## Your instructions:
Below are the entries; return every line among them that holds the word "orange".

## Recorded information:
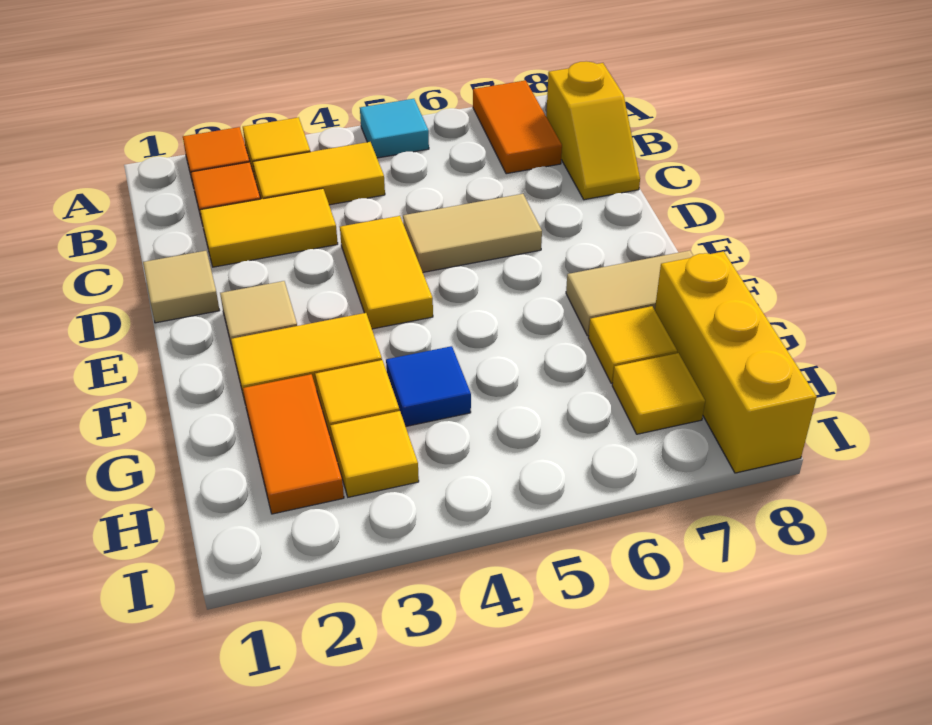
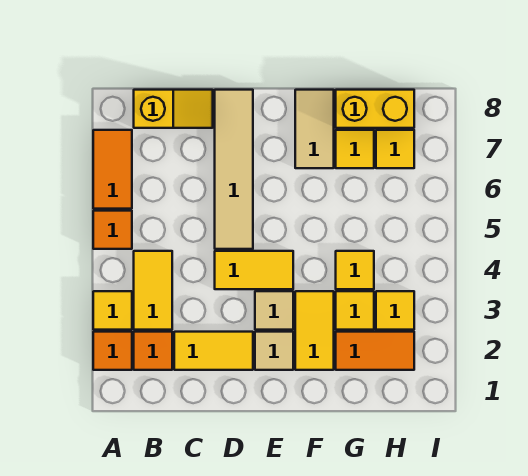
cyan tile A5 level 1 -> orange tile A5 level 1
orange tile A7:B7 level 1 -> orange tile A6:A7 level 1
yellow tile C2:C3 level 1 -> yellow tile C2:D2 level 1
tan tile D1 level 1 -> tan tile E3 level 1
tan tile D5:D6 level 1 -> tan tile D5:D8 level 1
blue tile G4 level 1 -> yellow tile G4 level 1
yellow brick G8:I8 level 1 -> yellow brick G8:H8 level 1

## Completed exercise:
cyan tile A5 level 1 -> orange tile A5 level 1
orange tile A7:B7 level 1 -> orange tile A6:A7 level 1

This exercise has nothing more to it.